Task directions: Determine how many lines of the material below include "from", and reply with that number alone.

Data below:
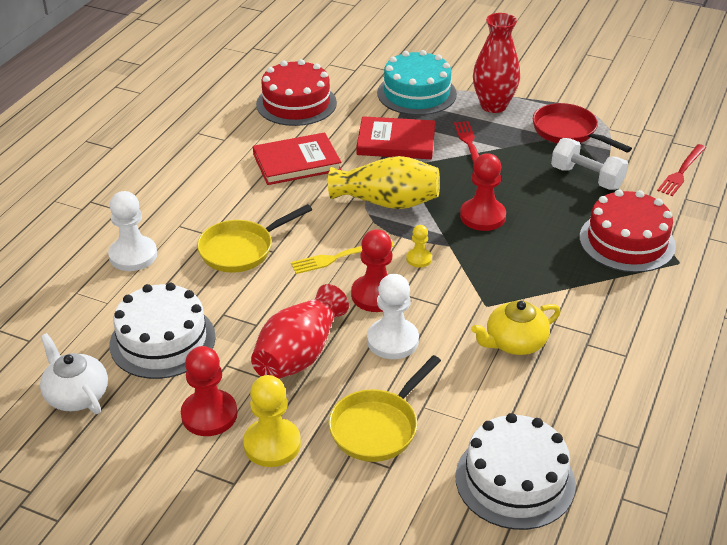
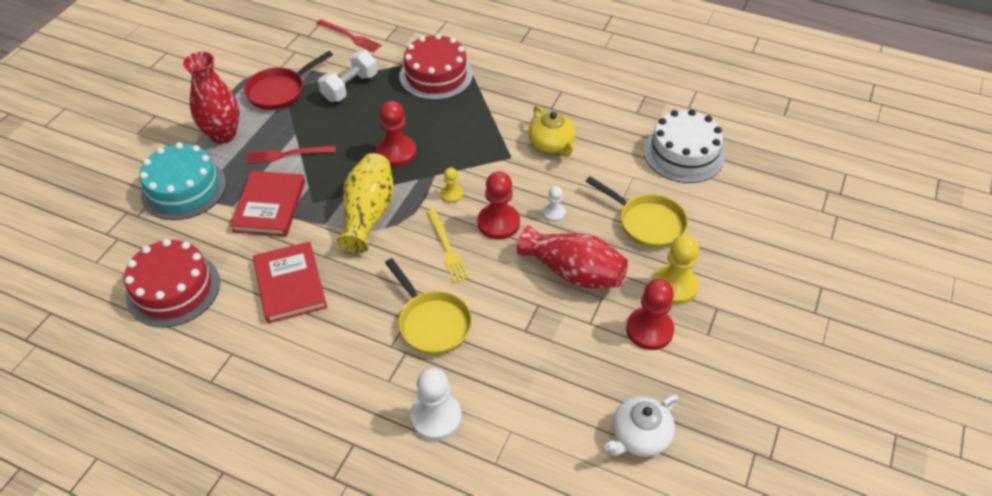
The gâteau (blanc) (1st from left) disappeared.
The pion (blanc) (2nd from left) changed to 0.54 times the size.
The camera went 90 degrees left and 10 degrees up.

The completed task: 2